◆ **Work request**
Report the number of lines in the data where the word "rocket" appears, and add no other text.

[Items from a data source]
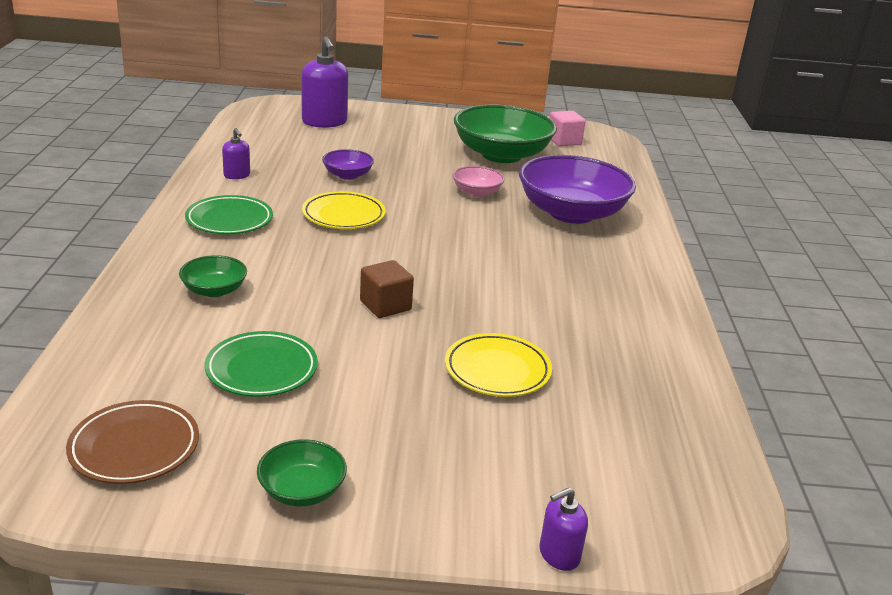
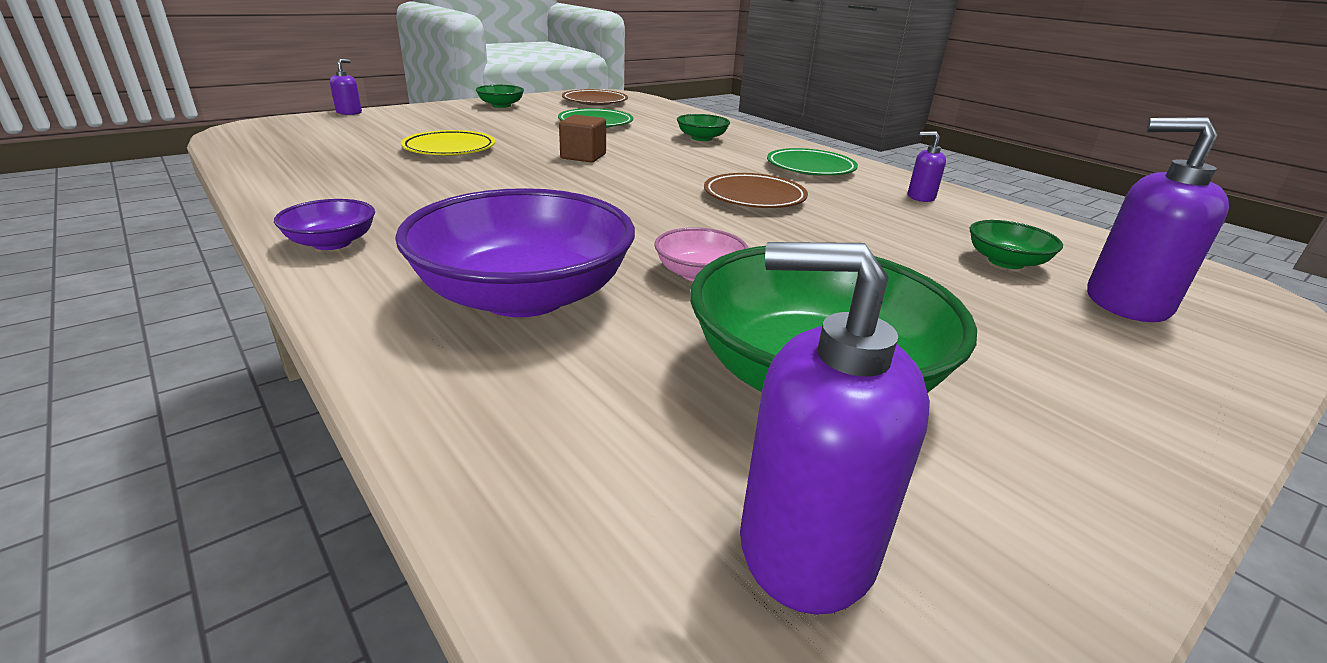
camera: 140 degrees right, 0 degrees up
(318, 143) = (1006, 262): none -> green bowl
(343, 215) = (754, 197): yellow plate -> brown plate
(347, 175) = (862, 235): purple bowl -> purple bowl (332, 243)
(564, 141) = (806, 545): pink cube -> purple soap dispenser

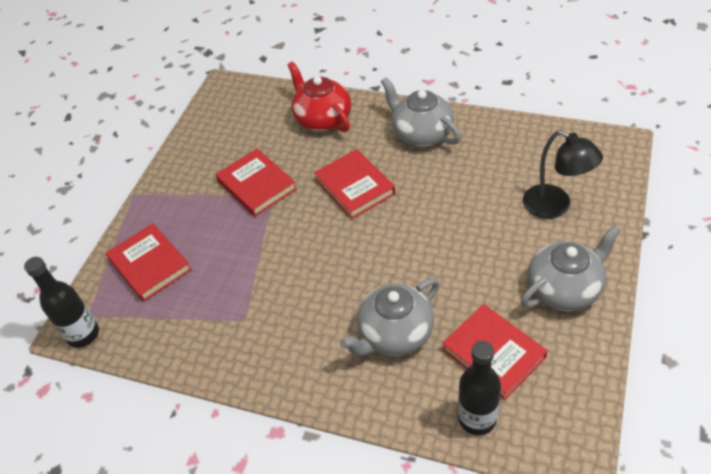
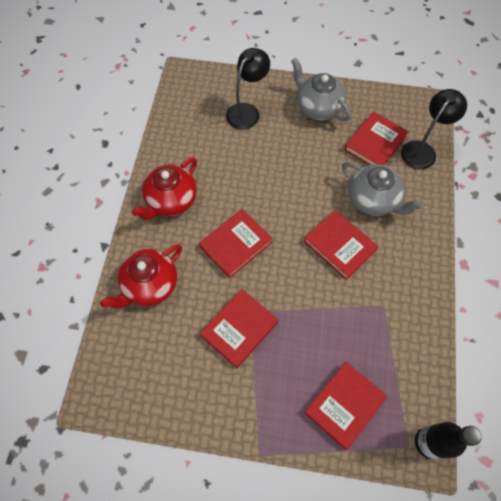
camera: 105 degrees left, 15 degrees up
(332, 285) = (339, 246): none -> red book
(421, 133) = (171, 200): grey teapot -> red teapot
(477, 418) = (422, 150): black bottle -> black lamp

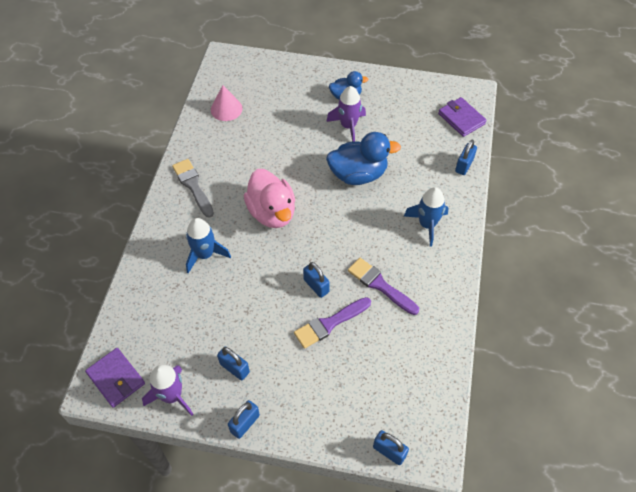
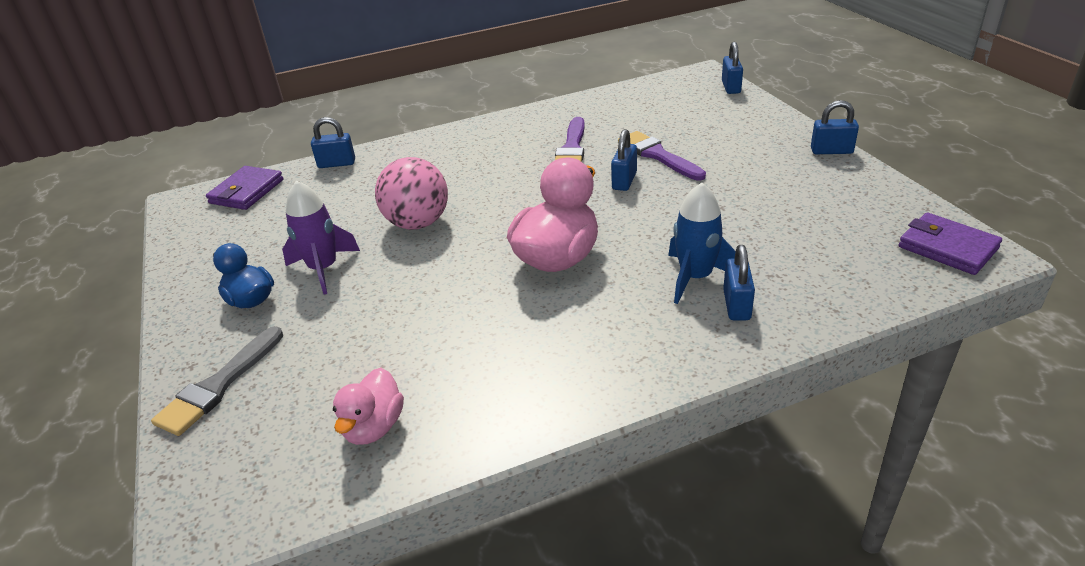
camera: 120 degrees left, 20 degrees down
(116, 378) = (947, 248): purple wallet -> purple wallet turned 60 degrees counterclockwise
(172, 396) = (888, 201): purple rocket -> none
(193, 186) = (595, 361): grey brush -> grey brush (218, 385)
(226, 109) = (374, 427): pink cone -> pink duck
(234, 368) = (794, 182): blue padlock -> blue padlock (736, 305)
(329, 323) = (658, 155): purple brush -> purple brush turned 150 degrees counterclockwise
(358, 174) = (418, 223): blue duck -> pink ball
(427, 225) = (456, 153): blue rocket -> none

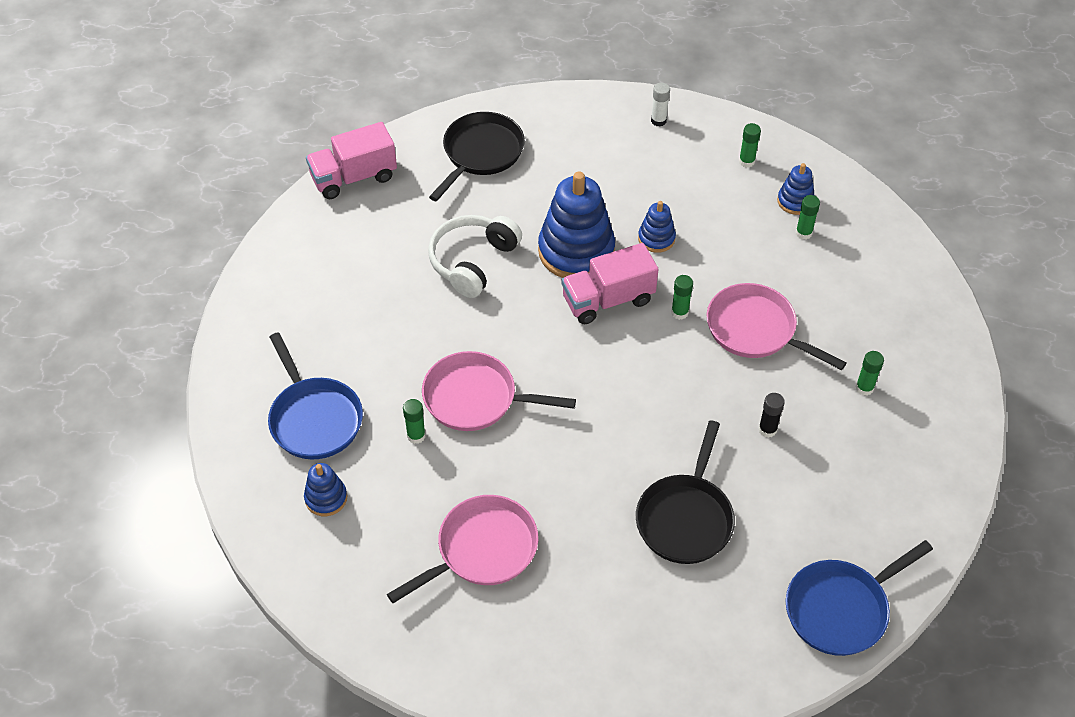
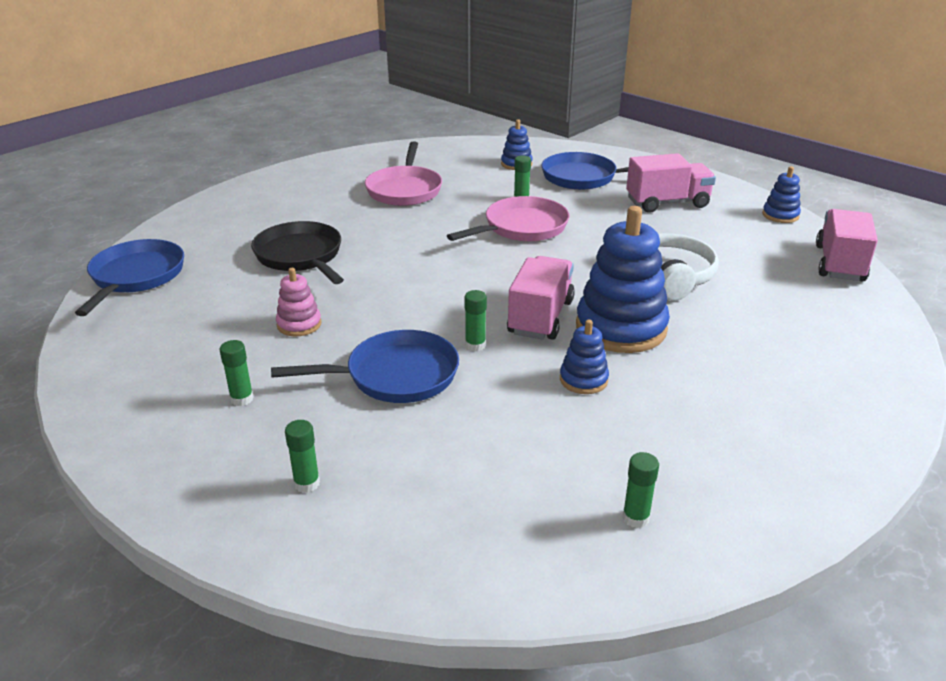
camera: 130 degrees right, 20 degrees down
(323, 325) = (667, 203): none -> pink truck
(480, 154) = (822, 335): black pan -> none
(658, 121) = (785, 484): white glue stick -> none
(756, 330) = (395, 375): pink pan -> blue pan
(767, 429) = (299, 324): black glue stick -> pink stacking toy
(795, 201) = (521, 516): blue stacking toy -> blue stacking toy (780, 215)
(803, 233) = (465, 488): green glue stick -> green glue stick (307, 483)

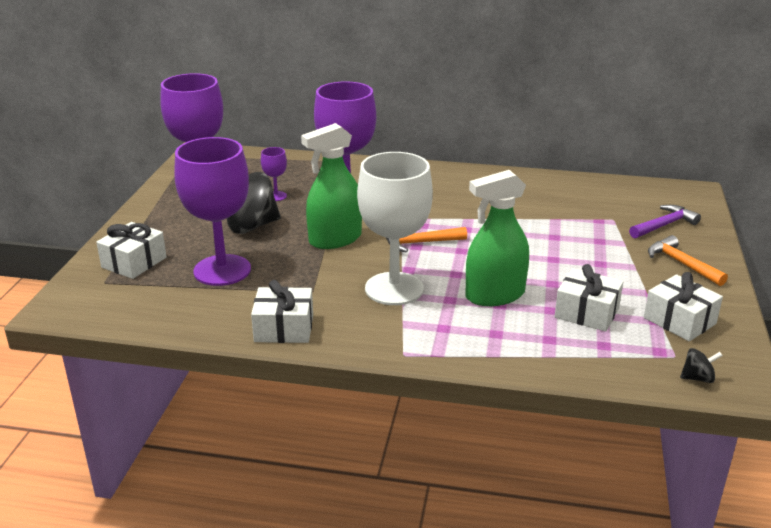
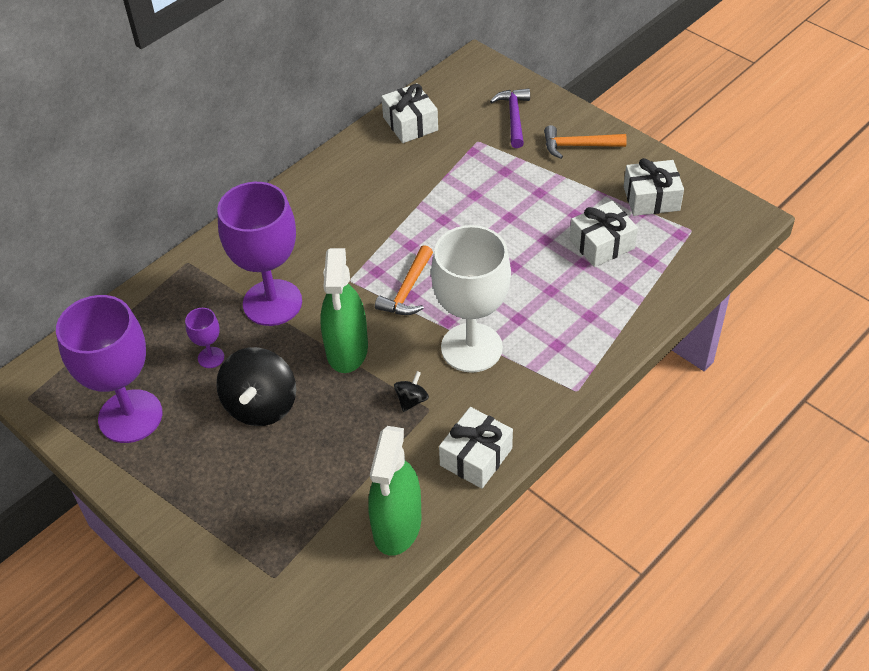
camera: 55 degrees left, 20 degrees up
(134, 262) = (252, 537): white gift -> white gift (410, 124)
(222, 270) = (332, 465): purple goblet -> none
(495, 295) = (534, 286): green spray bottle -> green spray bottle (397, 525)
(697, 378) = (724, 235): black spinning top -> black spinning top (411, 400)

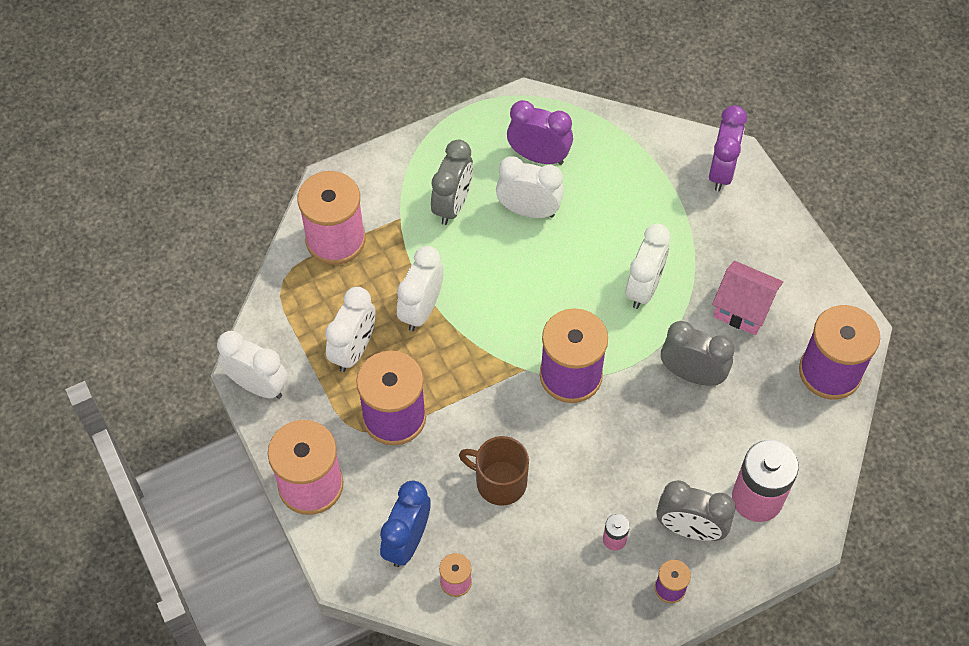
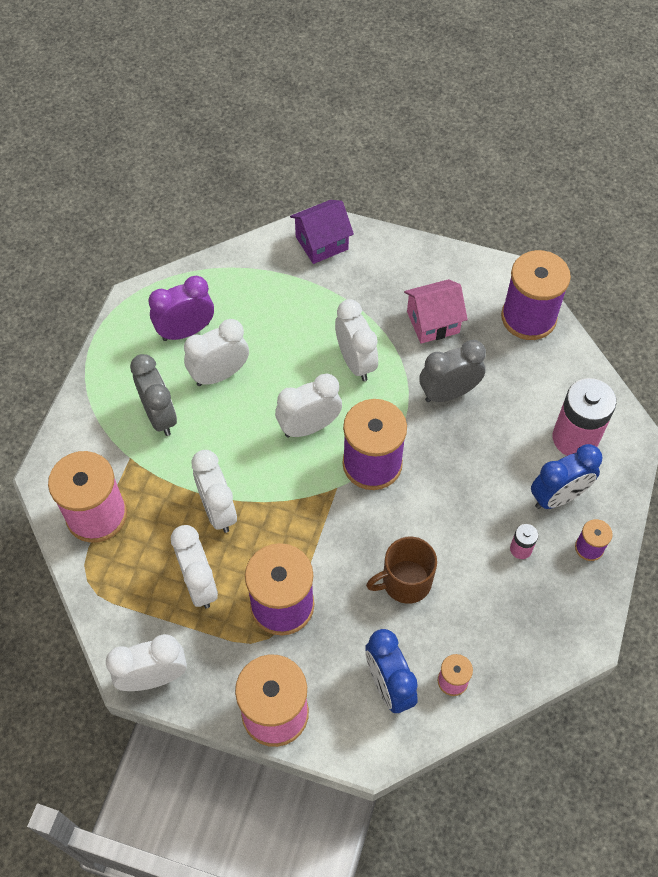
camera: 45 degrees left, 0 degrees up
(553, 306) = (309, 427): none -> white clock
(689, 529) = (558, 497): grey clock -> blue clock
(721, 171) = (322, 243): purple clock -> purple house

◆ **Task result**
2